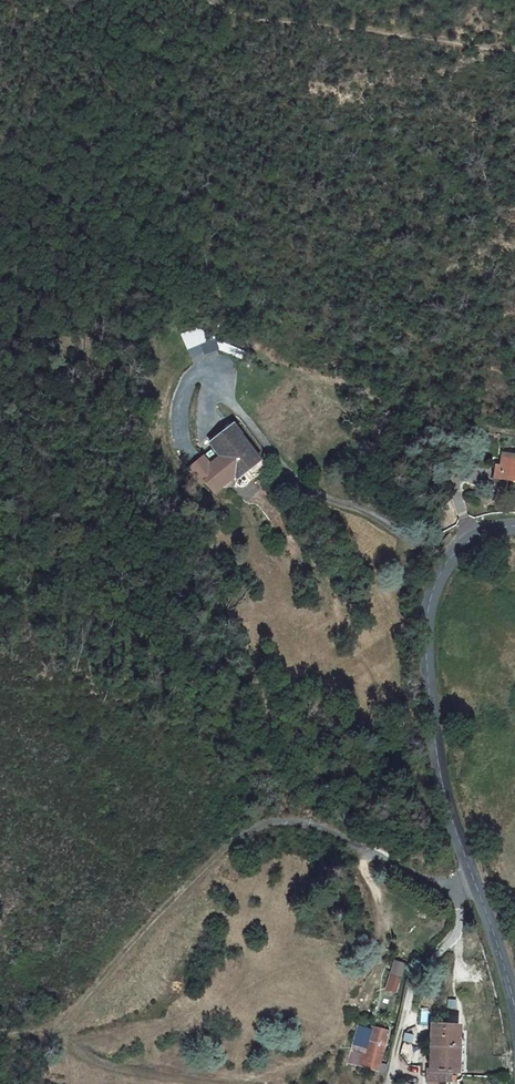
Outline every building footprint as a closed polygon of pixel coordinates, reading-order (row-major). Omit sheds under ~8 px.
[(191,359),(219,348),(209,324),(182,335),(191,359)] [(210,448),(202,455),(209,464),(206,466),(210,473),(206,476),(215,488),(233,474),(234,476),(245,468),(256,459),(237,434),(240,432),(233,423),(209,441),(216,452),(214,453),(210,448)] [(256,459),(245,468),(252,477),(266,467),(240,432),(237,434),(256,459)] [(505,453),(503,464),(495,464),(494,478),(514,481),(514,454),(505,453)] [(209,464),(202,455),(187,466),(199,481),(206,476),(210,473),(206,466),(209,464)] [(392,960),(386,991),(399,993),(405,962),(392,960)] [(450,1019),(462,1019),(462,1009),(450,1010),(450,1019)] [(506,1072),(505,1057),(457,1054),(456,1038),(442,1037),(443,1026),(443,1019),(435,1018),(434,1024),(430,1025),(428,1038),(431,1038),(430,1066),(428,1066),(427,1079),(451,1080),(451,1071),(454,1072),(455,1070),(506,1072)] [(442,1037),(456,1038),(457,1027),(443,1026),(442,1037)] [(376,1068),(383,1044),(368,1040),(365,1051),(362,1050),(359,1063),(376,1068)]
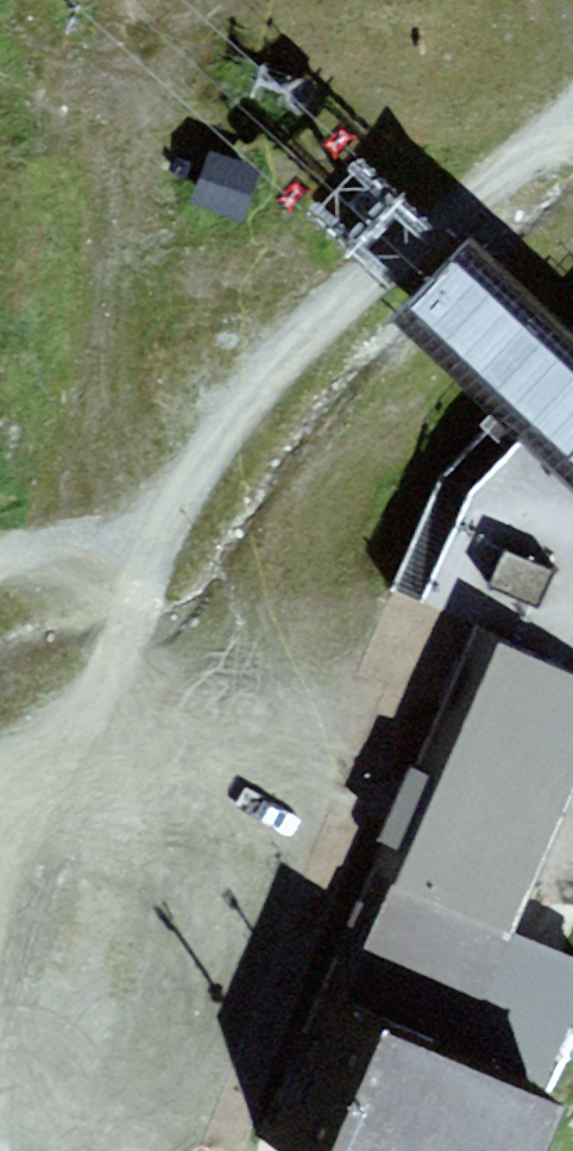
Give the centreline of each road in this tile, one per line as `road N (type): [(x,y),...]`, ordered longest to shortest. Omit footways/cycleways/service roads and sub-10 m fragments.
road 1 (track): [(572,116),(342,301),(206,458),(155,550),(111,676),(40,804)]
road 2 (track): [(155,550),(0,557)]
road 3 (track): [(0,900),(40,804),(0,797)]

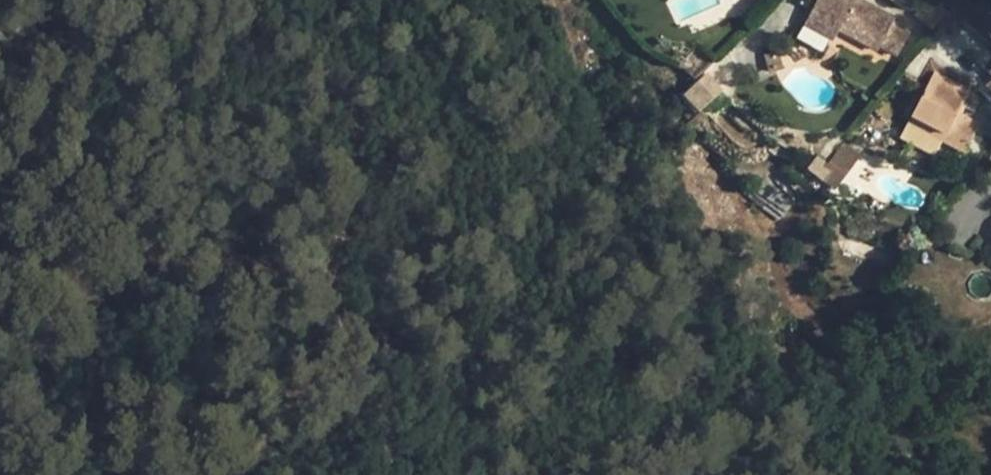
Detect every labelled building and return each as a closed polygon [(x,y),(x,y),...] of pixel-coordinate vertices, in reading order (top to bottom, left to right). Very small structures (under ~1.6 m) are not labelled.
[(804,25),(833,40),(839,29),(878,50),(879,47),(896,57),(909,33),(892,24),(895,19),(860,0),(847,0),(847,1),(845,0),(817,0),(804,25)] [(699,112),(723,90),(707,72),(682,94),(699,112)] [(969,91),(934,73),(907,124),(925,133),(928,127),(945,136),(948,130),(970,141),(980,124),(958,113),(969,91)] [(928,127),(925,133),(942,142),(945,136),(928,127)] [(964,153),(970,141),(948,130),(945,136),(942,142),(964,153)] [(807,169),(814,176),(825,162),(817,156),(807,169)]
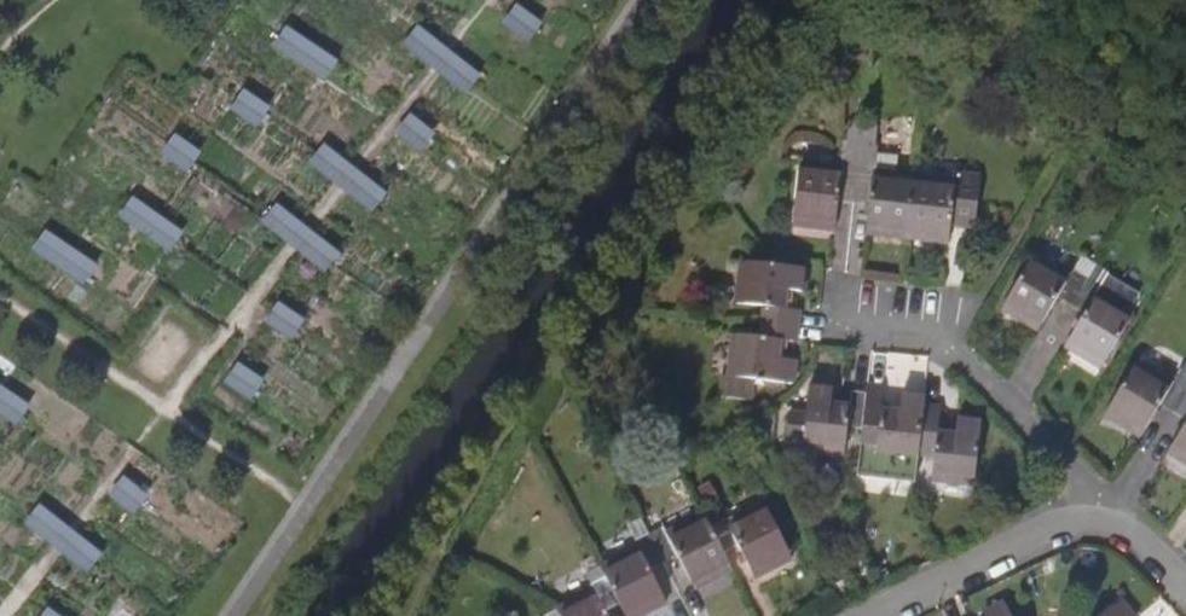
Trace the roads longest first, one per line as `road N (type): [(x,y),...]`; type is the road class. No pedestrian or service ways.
road 1 (unclassified): [(233,615),(660,0)]
road 2 (residential): [(1088,525),(1070,470),(922,336),(841,320)]
road 3 (residential): [(1088,525),(1037,538),(879,615)]
road 4 (residential): [(1185,589),(1140,543),(1088,525)]

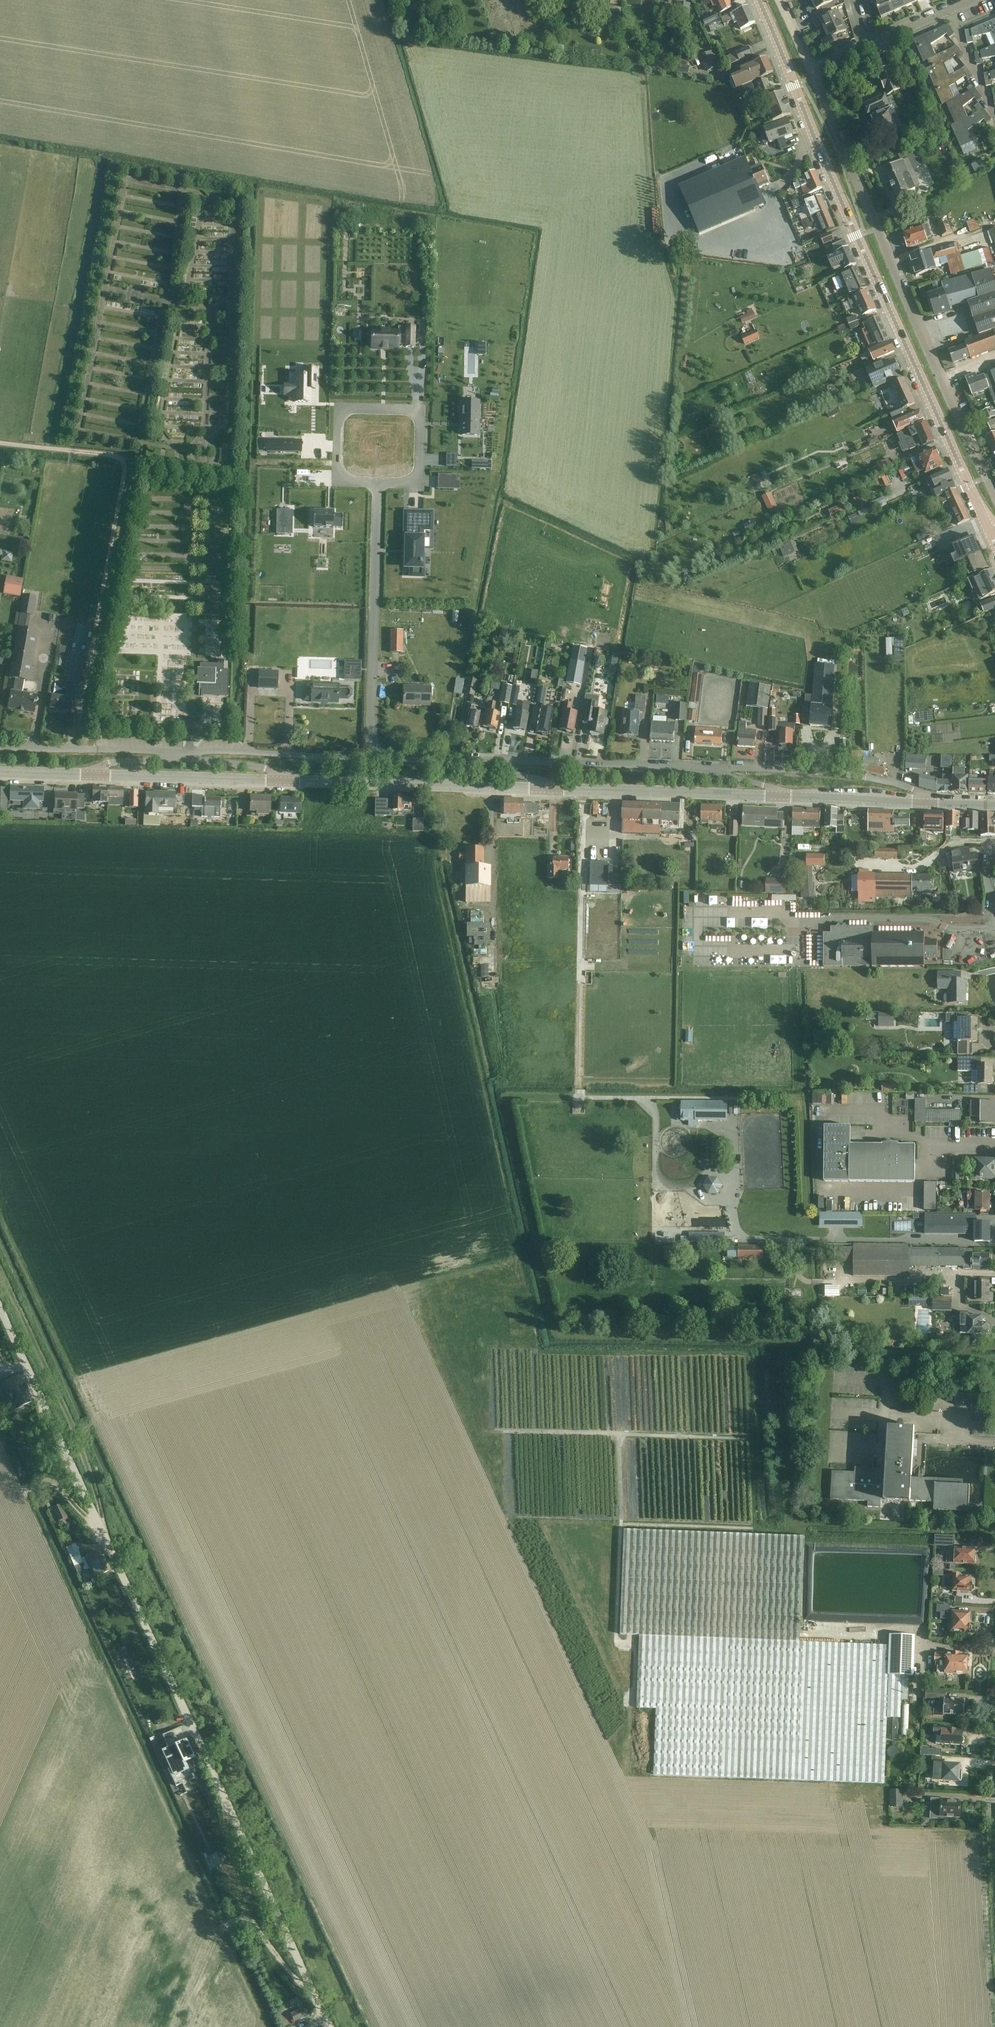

### What to do
If a line falls between the one containing "Trace the roads" and the last line of the records above, inclusive, restate it exactly; leave out the pictures and everything else.

### Exercise output
Trace the roads longest first, one per line as `road N (type): [(x,y),...]`; type is the road class. No pedestrian or service ways.
road 1 (unclassified): [(233,615),(660,0)]
road 2 (residential): [(1088,525),(1070,470),(922,336),(841,320)]
road 3 (residential): [(1088,525),(1037,538),(879,615)]
road 4 (residential): [(1185,589),(1140,543),(1088,525)]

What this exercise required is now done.